**ITEMS:**
• • • • •

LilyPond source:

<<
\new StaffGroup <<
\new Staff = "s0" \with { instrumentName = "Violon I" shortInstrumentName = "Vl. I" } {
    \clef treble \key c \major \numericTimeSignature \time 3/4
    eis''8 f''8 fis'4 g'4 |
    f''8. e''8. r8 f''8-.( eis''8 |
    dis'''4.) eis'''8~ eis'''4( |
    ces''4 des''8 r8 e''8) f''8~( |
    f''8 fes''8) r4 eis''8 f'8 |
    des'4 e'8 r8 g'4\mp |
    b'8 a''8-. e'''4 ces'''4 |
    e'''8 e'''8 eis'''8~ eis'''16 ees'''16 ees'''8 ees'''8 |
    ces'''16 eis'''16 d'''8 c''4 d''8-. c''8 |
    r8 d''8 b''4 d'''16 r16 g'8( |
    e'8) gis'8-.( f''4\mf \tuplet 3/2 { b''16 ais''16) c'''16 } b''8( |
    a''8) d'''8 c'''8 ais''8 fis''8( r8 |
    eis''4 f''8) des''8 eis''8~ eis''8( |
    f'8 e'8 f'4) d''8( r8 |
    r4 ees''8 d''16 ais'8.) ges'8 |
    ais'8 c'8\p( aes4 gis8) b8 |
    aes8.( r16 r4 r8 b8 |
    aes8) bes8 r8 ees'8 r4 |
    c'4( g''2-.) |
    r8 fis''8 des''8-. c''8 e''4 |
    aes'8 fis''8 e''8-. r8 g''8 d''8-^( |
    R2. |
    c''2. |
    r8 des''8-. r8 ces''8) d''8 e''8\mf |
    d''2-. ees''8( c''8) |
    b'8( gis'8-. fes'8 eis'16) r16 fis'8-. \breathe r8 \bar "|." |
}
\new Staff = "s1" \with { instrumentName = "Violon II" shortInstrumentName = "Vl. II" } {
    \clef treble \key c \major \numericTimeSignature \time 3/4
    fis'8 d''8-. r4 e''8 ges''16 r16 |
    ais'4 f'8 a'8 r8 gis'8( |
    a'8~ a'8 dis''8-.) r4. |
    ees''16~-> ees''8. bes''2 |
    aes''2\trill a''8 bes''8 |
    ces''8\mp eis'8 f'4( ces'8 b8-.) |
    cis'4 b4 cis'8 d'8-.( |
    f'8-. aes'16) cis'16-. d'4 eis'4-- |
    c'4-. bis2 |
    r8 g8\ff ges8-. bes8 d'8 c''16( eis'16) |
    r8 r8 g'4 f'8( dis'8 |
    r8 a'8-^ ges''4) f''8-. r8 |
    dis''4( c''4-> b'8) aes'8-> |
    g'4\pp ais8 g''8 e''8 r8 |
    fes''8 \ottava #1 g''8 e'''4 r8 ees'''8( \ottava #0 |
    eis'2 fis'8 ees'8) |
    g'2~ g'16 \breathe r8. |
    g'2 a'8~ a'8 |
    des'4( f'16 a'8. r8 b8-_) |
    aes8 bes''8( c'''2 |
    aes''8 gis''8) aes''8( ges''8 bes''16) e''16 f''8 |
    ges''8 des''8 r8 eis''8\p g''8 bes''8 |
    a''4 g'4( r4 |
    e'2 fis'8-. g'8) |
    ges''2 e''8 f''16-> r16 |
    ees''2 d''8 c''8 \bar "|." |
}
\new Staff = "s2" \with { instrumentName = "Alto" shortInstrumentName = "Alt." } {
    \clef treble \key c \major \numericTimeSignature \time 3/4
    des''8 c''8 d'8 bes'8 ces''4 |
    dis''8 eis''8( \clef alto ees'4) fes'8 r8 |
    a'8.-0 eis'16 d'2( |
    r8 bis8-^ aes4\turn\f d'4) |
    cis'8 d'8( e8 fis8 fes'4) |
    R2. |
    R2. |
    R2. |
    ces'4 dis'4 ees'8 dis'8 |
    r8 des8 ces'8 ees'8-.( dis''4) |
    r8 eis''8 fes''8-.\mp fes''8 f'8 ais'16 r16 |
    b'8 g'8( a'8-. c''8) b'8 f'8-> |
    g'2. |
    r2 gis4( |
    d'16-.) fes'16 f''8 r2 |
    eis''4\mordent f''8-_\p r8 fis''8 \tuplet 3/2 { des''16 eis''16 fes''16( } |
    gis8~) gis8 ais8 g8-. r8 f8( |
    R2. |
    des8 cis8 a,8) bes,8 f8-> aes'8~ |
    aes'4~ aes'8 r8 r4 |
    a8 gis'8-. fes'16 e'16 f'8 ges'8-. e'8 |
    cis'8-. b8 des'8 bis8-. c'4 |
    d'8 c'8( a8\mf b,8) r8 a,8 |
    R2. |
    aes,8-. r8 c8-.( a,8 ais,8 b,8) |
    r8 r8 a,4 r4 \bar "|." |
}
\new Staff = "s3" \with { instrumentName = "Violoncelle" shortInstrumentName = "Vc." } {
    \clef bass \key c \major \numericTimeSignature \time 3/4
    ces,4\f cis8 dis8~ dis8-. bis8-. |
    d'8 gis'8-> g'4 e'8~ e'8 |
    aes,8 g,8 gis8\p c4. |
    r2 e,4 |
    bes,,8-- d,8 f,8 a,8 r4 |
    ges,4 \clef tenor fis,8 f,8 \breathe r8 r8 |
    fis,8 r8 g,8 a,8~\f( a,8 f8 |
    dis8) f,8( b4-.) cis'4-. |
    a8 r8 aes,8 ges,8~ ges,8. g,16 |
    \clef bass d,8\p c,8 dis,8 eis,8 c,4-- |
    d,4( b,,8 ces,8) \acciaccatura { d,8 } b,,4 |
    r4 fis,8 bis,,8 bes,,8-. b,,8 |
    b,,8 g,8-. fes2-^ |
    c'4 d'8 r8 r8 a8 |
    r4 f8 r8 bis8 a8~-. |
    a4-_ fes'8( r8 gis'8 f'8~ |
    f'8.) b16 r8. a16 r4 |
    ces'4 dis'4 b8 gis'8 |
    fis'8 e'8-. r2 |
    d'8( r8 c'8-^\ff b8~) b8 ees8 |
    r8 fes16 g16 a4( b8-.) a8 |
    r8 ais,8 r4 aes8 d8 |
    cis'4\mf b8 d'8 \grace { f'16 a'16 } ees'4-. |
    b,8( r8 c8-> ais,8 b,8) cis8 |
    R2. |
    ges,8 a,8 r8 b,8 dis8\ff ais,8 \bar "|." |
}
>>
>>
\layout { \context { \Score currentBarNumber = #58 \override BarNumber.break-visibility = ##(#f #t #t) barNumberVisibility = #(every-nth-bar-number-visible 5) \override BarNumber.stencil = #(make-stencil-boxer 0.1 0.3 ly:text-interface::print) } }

• • • • •

**WHAT THE TASK ASKS:**
Show every line above that contains the string "shortInstrumentName".

**EXERCISE RESPONSE:**
\new Staff = "s0" \with { instrumentName = "Violon I" shortInstrumentName = "Vl. I" } {
\new Staff = "s1" \with { instrumentName = "Violon II" shortInstrumentName = "Vl. II" } {
\new Staff = "s2" \with { instrumentName = "Alto" shortInstrumentName = "Alt." } {
\new Staff = "s3" \with { instrumentName = "Violoncelle" shortInstrumentName = "Vc." } {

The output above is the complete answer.